From the records below, count the lines holding the string "grey". Only the number is wanted.
++++++++
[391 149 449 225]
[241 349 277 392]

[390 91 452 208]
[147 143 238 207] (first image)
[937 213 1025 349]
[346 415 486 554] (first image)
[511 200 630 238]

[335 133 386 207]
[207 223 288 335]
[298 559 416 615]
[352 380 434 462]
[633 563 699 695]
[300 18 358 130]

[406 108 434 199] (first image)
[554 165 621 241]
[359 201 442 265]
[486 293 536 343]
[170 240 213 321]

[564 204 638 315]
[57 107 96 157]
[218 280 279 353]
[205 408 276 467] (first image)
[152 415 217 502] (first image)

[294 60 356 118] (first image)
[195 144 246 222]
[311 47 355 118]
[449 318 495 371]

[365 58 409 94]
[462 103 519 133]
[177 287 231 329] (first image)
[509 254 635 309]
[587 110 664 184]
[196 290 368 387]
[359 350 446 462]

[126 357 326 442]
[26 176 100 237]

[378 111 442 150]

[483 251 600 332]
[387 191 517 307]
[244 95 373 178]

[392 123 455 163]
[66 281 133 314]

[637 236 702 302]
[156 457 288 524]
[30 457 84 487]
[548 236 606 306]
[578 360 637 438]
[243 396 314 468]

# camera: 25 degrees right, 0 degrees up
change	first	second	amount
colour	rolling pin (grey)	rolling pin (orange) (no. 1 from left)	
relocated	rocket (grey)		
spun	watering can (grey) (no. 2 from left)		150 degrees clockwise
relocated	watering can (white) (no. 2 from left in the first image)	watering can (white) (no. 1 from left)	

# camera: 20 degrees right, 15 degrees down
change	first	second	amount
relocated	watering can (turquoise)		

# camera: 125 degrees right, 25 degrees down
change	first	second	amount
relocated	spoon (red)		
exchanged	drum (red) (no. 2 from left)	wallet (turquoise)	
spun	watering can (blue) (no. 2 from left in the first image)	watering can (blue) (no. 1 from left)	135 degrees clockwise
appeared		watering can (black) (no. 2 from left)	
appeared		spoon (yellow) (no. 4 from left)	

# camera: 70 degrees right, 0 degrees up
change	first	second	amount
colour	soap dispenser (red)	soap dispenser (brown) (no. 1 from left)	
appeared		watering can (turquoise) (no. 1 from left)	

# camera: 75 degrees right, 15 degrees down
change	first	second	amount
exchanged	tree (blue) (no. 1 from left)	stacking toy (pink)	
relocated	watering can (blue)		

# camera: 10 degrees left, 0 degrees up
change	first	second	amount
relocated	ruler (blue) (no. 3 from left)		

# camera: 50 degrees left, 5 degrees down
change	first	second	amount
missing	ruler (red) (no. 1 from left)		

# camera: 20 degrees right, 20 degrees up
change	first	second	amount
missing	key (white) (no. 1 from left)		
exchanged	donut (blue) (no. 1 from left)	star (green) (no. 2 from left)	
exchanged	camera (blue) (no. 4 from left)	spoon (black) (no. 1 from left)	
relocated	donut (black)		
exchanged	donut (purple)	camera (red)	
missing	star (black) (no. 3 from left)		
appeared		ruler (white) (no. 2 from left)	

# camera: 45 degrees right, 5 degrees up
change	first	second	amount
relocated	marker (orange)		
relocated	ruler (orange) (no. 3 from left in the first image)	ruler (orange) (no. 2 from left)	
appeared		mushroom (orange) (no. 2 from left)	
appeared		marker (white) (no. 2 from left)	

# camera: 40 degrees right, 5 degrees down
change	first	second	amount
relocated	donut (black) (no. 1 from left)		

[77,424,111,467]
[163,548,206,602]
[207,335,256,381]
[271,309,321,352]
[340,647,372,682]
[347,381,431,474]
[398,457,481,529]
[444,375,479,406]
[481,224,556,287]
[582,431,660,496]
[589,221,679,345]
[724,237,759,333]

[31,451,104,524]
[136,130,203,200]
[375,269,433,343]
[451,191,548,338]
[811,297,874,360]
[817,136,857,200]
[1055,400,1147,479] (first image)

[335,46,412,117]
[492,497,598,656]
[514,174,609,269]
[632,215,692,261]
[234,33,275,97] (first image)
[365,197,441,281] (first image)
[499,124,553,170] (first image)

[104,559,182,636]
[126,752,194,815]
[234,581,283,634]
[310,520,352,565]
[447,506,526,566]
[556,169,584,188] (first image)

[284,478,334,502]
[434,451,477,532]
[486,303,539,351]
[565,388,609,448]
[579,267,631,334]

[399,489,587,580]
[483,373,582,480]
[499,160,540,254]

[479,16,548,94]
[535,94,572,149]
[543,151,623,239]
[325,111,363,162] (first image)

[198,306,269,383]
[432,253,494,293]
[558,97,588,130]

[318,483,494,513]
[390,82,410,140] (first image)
++++++++
◆ **Answer to this exercise**
3